Exercise instructions:
Which lines of the data contain the string "degrees"? Copy every one of them.

Available data:
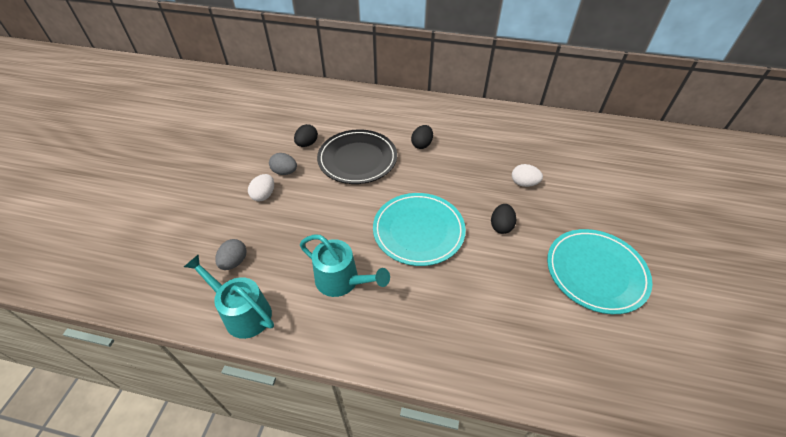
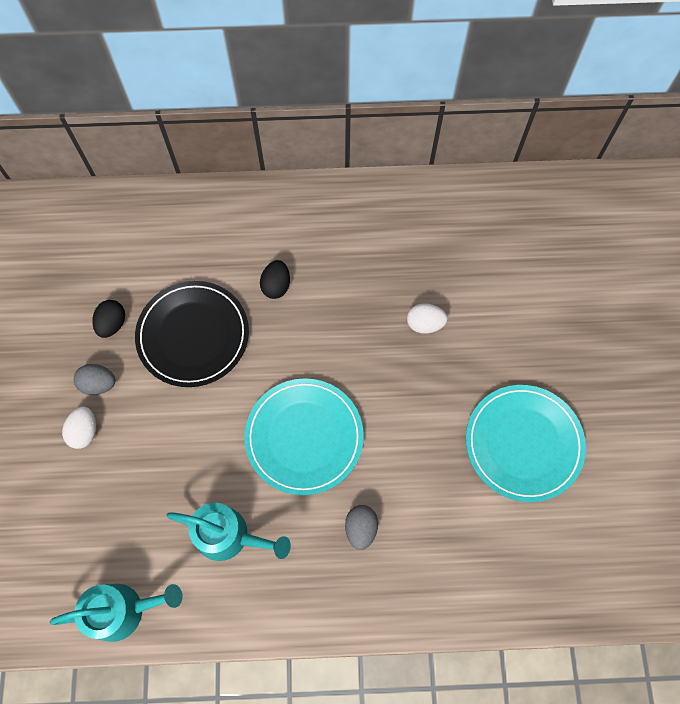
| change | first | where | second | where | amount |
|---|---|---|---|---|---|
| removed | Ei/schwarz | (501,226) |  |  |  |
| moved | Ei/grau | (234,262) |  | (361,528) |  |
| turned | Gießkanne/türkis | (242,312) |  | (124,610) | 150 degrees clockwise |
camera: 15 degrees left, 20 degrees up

Solution to this exercise:
| turned | Gießkanne/türkis | (242,312) |  | (124,610) | 150 degrees clockwise |
camera: 15 degrees left, 20 degrees up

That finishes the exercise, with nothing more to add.